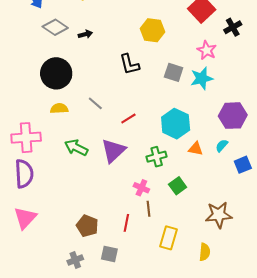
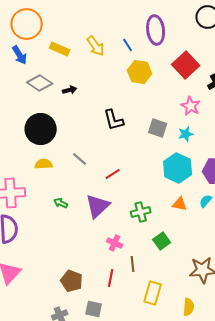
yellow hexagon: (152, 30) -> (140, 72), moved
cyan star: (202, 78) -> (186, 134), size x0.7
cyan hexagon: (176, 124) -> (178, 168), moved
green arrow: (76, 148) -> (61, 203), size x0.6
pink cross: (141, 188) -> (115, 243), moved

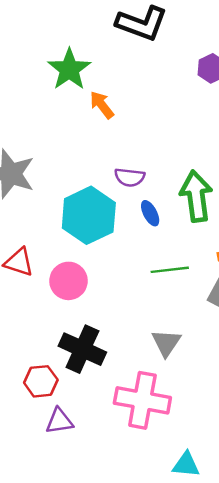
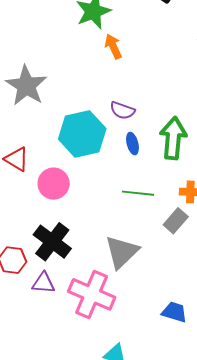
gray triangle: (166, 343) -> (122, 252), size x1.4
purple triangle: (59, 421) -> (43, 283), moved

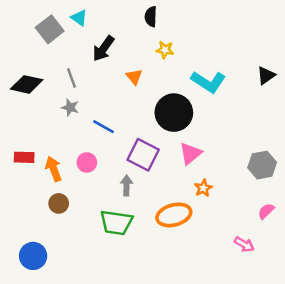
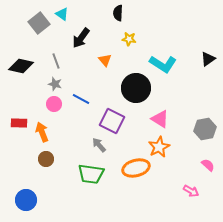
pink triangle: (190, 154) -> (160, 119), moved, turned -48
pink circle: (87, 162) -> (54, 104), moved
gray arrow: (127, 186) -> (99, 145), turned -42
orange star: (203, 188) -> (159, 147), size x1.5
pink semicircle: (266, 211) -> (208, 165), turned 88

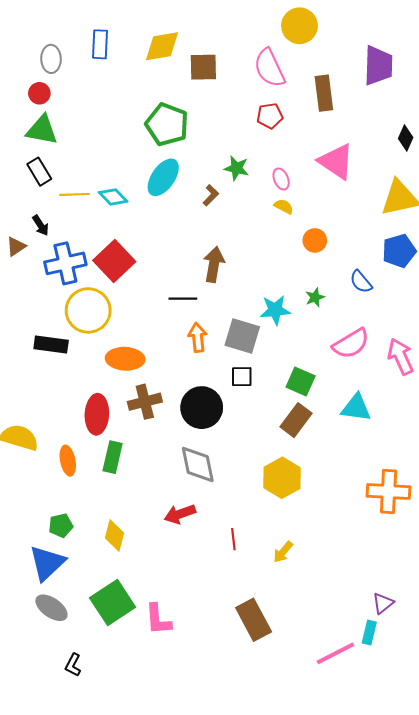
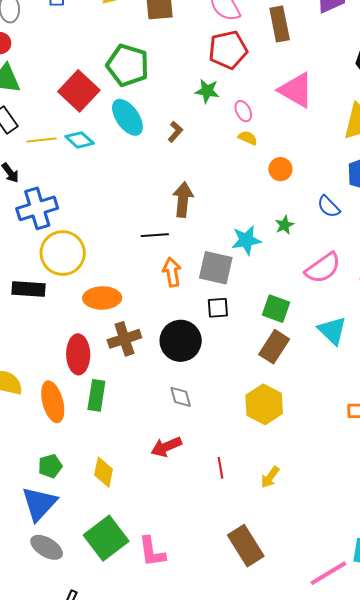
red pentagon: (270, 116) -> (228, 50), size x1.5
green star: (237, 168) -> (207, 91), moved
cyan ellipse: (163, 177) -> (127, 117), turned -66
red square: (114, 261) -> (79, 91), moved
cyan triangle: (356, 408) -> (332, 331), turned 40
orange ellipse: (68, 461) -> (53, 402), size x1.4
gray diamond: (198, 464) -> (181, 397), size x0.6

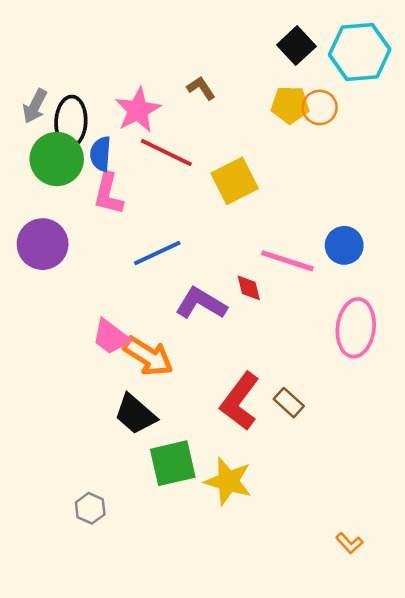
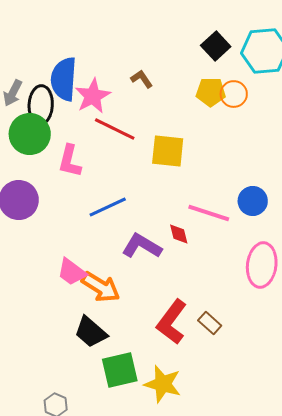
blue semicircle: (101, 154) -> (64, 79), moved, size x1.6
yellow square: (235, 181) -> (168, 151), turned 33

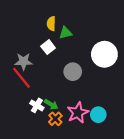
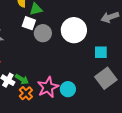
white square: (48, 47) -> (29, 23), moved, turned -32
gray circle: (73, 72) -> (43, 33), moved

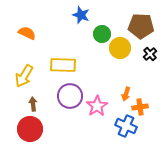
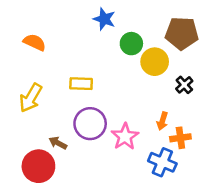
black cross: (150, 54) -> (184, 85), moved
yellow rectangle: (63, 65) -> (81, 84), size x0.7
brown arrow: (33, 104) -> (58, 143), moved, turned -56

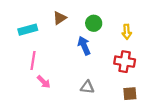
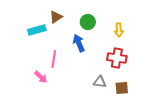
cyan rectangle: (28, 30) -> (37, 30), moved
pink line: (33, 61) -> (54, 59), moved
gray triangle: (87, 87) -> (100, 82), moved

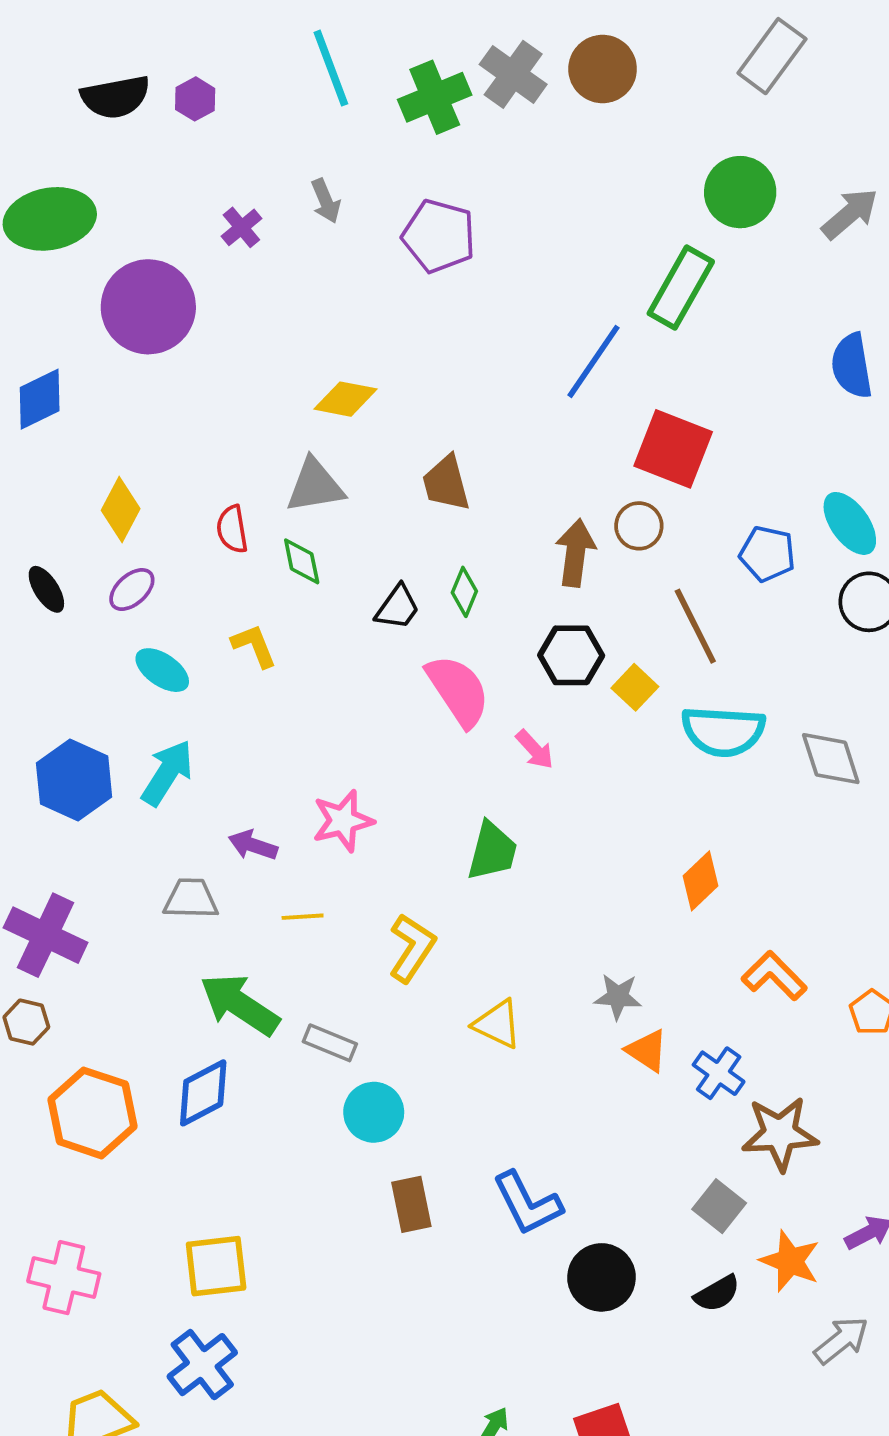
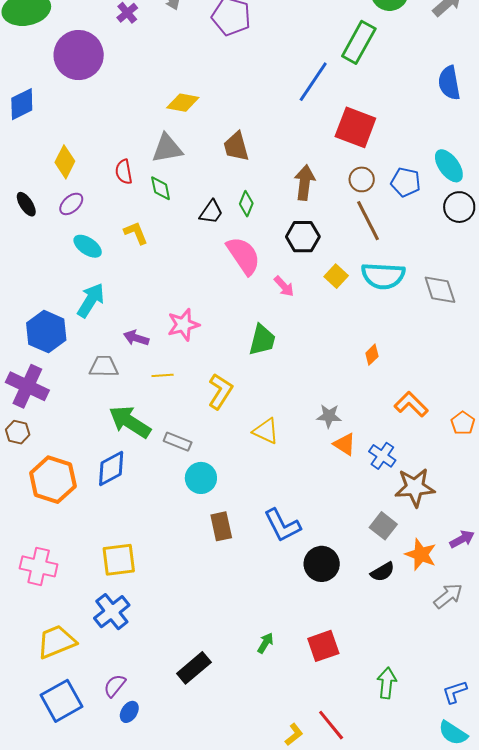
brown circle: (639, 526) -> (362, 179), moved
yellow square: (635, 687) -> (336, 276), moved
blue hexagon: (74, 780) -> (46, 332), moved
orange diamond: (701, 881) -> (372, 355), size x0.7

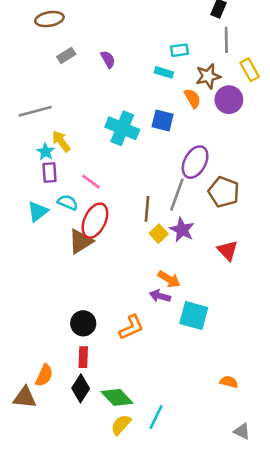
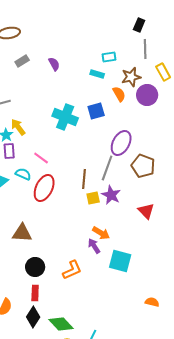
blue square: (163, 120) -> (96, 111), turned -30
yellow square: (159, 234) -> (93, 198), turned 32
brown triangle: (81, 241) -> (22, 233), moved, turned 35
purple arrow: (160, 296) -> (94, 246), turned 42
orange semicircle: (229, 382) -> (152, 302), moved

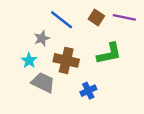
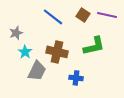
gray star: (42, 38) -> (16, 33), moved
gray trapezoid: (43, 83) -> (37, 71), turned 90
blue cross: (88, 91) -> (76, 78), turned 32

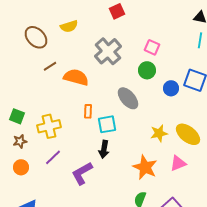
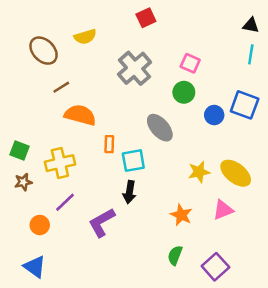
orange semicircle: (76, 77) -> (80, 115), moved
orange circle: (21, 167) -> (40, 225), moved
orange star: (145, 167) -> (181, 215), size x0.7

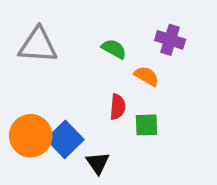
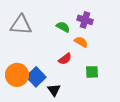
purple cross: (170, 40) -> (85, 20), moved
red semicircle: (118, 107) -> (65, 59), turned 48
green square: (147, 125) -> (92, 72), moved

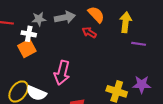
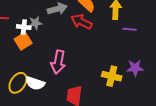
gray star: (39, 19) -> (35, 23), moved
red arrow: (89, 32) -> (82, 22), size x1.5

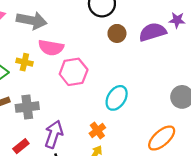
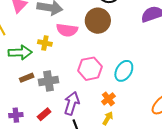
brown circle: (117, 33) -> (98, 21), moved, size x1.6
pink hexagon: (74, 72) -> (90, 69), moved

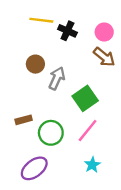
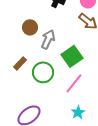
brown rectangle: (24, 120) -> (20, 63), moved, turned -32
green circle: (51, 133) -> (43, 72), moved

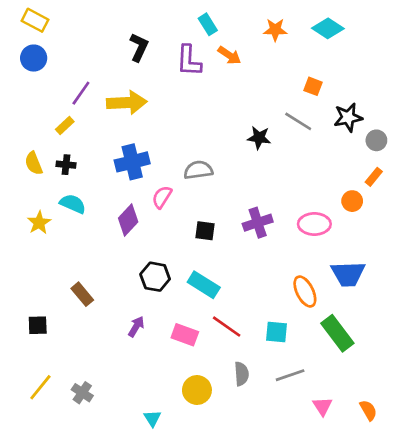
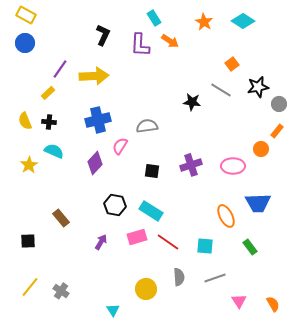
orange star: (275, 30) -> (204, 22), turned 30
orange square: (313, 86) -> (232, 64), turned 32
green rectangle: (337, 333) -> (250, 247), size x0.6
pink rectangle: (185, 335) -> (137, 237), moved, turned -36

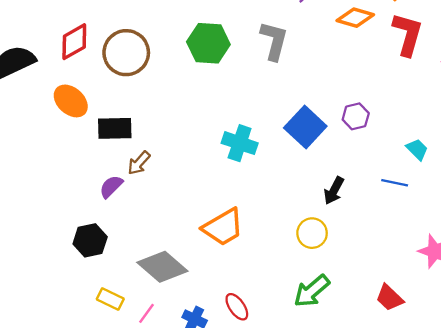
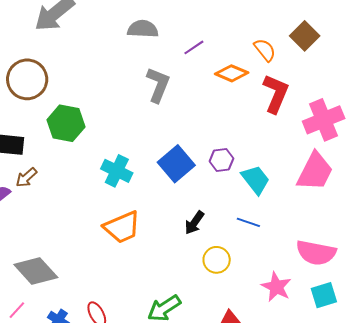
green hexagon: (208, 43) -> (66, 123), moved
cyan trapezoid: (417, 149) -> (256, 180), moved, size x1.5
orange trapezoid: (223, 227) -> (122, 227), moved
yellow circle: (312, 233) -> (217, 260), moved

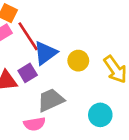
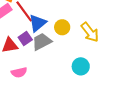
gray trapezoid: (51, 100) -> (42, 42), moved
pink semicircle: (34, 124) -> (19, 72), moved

YOUR OBJECTIVE:
Give again the lines of the listing above that run from the one with "yellow square: (235, 181)" up to and including the one with "green square: (147, 125) -> (92, 72), moved". Keep them exact and omit the pictures.

RESPONSE:
yellow square: (235, 181) -> (168, 151), turned 33

white square: (48, 47) -> (29, 23), moved, turned -32
gray circle: (73, 72) -> (43, 33), moved

black cross: (150, 54) -> (184, 85), moved
yellow rectangle: (63, 65) -> (81, 84), size x0.7
brown arrow: (33, 104) -> (58, 143), moved, turned -56

cyan rectangle: (28, 30) -> (37, 30), moved
pink line: (33, 61) -> (54, 59), moved
gray triangle: (87, 87) -> (100, 82), moved

brown circle: (639, 526) -> (362, 179), moved
yellow square: (635, 687) -> (336, 276), moved
blue hexagon: (74, 780) -> (46, 332), moved
orange diamond: (701, 881) -> (372, 355), size x0.7

blue square: (163, 120) -> (96, 111), turned -30
yellow square: (159, 234) -> (93, 198), turned 32
brown triangle: (81, 241) -> (22, 233), moved, turned 35
purple arrow: (160, 296) -> (94, 246), turned 42
orange semicircle: (229, 382) -> (152, 302), moved

gray star: (42, 38) -> (16, 33), moved
gray trapezoid: (43, 83) -> (37, 71), turned 90
blue cross: (88, 91) -> (76, 78), turned 32

orange semicircle: (76, 77) -> (80, 115), moved
orange circle: (21, 167) -> (40, 225), moved
orange star: (145, 167) -> (181, 215), size x0.7

purple cross: (170, 40) -> (85, 20), moved
red semicircle: (118, 107) -> (65, 59), turned 48
green square: (147, 125) -> (92, 72), moved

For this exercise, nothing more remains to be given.